**Your task:** Repeat every entry below exactly.

**Information given:**
#####

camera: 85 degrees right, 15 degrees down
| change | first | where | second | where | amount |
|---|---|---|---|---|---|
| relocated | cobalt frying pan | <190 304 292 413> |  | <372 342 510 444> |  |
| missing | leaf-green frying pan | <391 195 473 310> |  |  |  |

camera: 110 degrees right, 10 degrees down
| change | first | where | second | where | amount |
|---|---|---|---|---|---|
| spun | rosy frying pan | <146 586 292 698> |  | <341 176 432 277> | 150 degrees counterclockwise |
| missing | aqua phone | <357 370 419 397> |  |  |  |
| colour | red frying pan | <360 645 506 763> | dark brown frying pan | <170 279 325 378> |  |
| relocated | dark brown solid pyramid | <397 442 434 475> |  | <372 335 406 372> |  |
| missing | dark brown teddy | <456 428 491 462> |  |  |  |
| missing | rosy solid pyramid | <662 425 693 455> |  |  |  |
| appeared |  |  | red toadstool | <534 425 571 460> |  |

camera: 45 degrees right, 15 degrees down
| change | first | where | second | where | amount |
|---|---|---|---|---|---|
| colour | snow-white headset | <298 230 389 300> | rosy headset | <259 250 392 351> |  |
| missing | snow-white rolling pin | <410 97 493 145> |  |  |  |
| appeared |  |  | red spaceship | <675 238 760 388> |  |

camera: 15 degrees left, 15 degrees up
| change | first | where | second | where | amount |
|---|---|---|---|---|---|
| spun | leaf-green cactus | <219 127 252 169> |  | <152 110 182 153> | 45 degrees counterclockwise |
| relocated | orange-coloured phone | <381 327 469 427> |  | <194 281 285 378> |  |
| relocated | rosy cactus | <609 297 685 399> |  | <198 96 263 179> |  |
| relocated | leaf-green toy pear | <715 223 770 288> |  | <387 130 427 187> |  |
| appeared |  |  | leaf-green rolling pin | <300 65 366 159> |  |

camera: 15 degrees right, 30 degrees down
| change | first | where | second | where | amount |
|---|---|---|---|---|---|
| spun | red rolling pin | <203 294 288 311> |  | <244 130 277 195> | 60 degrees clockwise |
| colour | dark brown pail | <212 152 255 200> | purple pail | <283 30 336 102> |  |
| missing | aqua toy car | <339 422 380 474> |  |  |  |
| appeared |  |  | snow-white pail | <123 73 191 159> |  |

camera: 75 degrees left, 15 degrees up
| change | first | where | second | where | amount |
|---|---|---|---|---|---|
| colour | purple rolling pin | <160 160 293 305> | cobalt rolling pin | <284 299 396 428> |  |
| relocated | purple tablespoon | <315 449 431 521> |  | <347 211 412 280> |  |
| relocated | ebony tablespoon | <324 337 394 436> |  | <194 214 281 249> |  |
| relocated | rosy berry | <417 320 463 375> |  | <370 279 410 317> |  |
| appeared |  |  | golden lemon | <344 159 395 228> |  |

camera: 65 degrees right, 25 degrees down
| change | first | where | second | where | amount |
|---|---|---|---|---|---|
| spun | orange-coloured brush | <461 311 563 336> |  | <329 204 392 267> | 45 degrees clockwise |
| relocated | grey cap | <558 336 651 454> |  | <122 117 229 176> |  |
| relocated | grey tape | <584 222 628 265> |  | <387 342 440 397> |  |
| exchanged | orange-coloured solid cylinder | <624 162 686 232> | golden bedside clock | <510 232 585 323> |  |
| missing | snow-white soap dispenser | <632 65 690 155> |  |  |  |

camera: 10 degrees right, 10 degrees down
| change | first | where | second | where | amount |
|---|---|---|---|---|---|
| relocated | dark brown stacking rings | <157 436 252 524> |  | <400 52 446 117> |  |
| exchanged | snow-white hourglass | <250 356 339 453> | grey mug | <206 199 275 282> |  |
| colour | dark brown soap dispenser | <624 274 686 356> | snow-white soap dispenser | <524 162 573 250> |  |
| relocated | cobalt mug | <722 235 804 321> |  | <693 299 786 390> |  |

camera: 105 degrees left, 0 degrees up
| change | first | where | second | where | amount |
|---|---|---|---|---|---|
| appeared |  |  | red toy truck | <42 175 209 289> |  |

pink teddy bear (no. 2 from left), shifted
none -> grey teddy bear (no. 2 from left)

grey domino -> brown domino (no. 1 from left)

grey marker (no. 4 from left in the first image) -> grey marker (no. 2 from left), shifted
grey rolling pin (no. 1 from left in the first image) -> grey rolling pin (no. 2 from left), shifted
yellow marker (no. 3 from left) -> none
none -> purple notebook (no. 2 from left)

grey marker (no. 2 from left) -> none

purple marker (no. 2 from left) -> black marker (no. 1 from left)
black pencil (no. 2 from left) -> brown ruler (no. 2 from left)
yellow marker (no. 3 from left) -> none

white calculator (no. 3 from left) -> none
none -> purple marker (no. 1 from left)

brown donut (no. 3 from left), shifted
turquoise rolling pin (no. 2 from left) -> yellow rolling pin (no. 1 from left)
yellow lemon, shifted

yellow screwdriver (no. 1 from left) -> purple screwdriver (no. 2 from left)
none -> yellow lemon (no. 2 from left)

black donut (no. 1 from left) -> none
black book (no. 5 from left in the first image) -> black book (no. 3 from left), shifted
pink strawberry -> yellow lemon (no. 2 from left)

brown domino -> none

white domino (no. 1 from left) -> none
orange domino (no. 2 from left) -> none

#####

**Solution for this task:**
camera: 85 degrees right, 15 degrees down
| change | first | where | second | where | amount |
|---|---|---|---|---|---|
| relocated | cobalt frying pan | <190 304 292 413> |  | <372 342 510 444> |  |
| missing | leaf-green frying pan | <391 195 473 310> |  |  |  |

camera: 110 degrees right, 10 degrees down
| change | first | where | second | where | amount |
|---|---|---|---|---|---|
| spun | rosy frying pan | <146 586 292 698> |  | <341 176 432 277> | 150 degrees counterclockwise |
| missing | aqua phone | <357 370 419 397> |  |  |  |
| colour | red frying pan | <360 645 506 763> | dark brown frying pan | <170 279 325 378> |  |
| relocated | dark brown solid pyramid | <397 442 434 475> |  | <372 335 406 372> |  |
| missing | dark brown teddy | <456 428 491 462> |  |  |  |
| missing | rosy solid pyramid | <662 425 693 455> |  |  |  |
| appeared |  |  | red toadstool | <534 425 571 460> |  |

camera: 45 degrees right, 15 degrees down
| change | first | where | second | where | amount |
|---|---|---|---|---|---|
| colour | snow-white headset | <298 230 389 300> | rosy headset | <259 250 392 351> |  |
| missing | snow-white rolling pin | <410 97 493 145> |  |  |  |
| appeared |  |  | red spaceship | <675 238 760 388> |  |

camera: 15 degrees left, 15 degrees up
| change | first | where | second | where | amount |
|---|---|---|---|---|---|
| spun | leaf-green cactus | <219 127 252 169> |  | <152 110 182 153> | 45 degrees counterclockwise |
| relocated | orange-coloured phone | <381 327 469 427> |  | <194 281 285 378> |  |
| relocated | rosy cactus | <609 297 685 399> |  | <198 96 263 179> |  |
| relocated | leaf-green toy pear | <715 223 770 288> |  | <387 130 427 187> |  |
| appeared |  |  | leaf-green rolling pin | <300 65 366 159> |  |

camera: 15 degrees right, 30 degrees down
| change | first | where | second | where | amount |
|---|---|---|---|---|---|
| spun | red rolling pin | <203 294 288 311> |  | <244 130 277 195> | 60 degrees clockwise |
| colour | dark brown pail | <212 152 255 200> | purple pail | <283 30 336 102> |  |
| missing | aqua toy car | <339 422 380 474> |  |  |  |
| appeared |  |  | snow-white pail | <123 73 191 159> |  |

camera: 75 degrees left, 15 degrees up
| change | first | where | second | where | amount |
|---|---|---|---|---|---|
| colour | purple rolling pin | <160 160 293 305> | cobalt rolling pin | <284 299 396 428> |  |
| relocated | purple tablespoon | <315 449 431 521> |  | <347 211 412 280> |  |
| relocated | ebony tablespoon | <324 337 394 436> |  | <194 214 281 249> |  |
| relocated | rosy berry | <417 320 463 375> |  | <370 279 410 317> |  |
| appeared |  |  | golden lemon | <344 159 395 228> |  |

camera: 65 degrees right, 25 degrees down
| change | first | where | second | where | amount |
|---|---|---|---|---|---|
| spun | orange-coloured brush | <461 311 563 336> |  | <329 204 392 267> | 45 degrees clockwise |
| relocated | grey cap | <558 336 651 454> |  | <122 117 229 176> |  |
| relocated | grey tape | <584 222 628 265> |  | <387 342 440 397> |  |
| exchanged | orange-coloured solid cylinder | <624 162 686 232> | golden bedside clock | <510 232 585 323> |  |
| missing | snow-white soap dispenser | <632 65 690 155> |  |  |  |

camera: 10 degrees right, 10 degrees down
| change | first | where | second | where | amount |
|---|---|---|---|---|---|
| relocated | dark brown stacking rings | <157 436 252 524> |  | <400 52 446 117> |  |
| exchanged | snow-white hourglass | <250 356 339 453> | grey mug | <206 199 275 282> |  |
| colour | dark brown soap dispenser | <624 274 686 356> | snow-white soap dispenser | <524 162 573 250> |  |
| relocated | cobalt mug | <722 235 804 321> |  | <693 299 786 390> |  |

camera: 105 degrees left, 0 degrees up
| change | first | where | second | where | amount |
|---|---|---|---|---|---|
| appeared |  |  | red toy truck | <42 175 209 289> |  |

pink teddy bear (no. 2 from left), shifted
none -> grey teddy bear (no. 2 from left)

grey domino -> brown domino (no. 1 from left)

grey marker (no. 4 from left in the first image) -> grey marker (no. 2 from left), shifted
grey rolling pin (no. 1 from left in the first image) -> grey rolling pin (no. 2 from left), shifted
yellow marker (no. 3 from left) -> none
none -> purple notebook (no. 2 from left)

grey marker (no. 2 from left) -> none

purple marker (no. 2 from left) -> black marker (no. 1 from left)
black pencil (no. 2 from left) -> brown ruler (no. 2 from left)
yellow marker (no. 3 from left) -> none

white calculator (no. 3 from left) -> none
none -> purple marker (no. 1 from left)

brown donut (no. 3 from left), shifted
turquoise rolling pin (no. 2 from left) -> yellow rolling pin (no. 1 from left)
yellow lemon, shifted

yellow screwdriver (no. 1 from left) -> purple screwdriver (no. 2 from left)
none -> yellow lemon (no. 2 from left)

black donut (no. 1 from left) -> none
black book (no. 5 from left in the first image) -> black book (no. 3 from left), shifted
pink strawberry -> yellow lemon (no. 2 from left)

brown domino -> none

white domino (no. 1 from left) -> none
orange domino (no. 2 from left) -> none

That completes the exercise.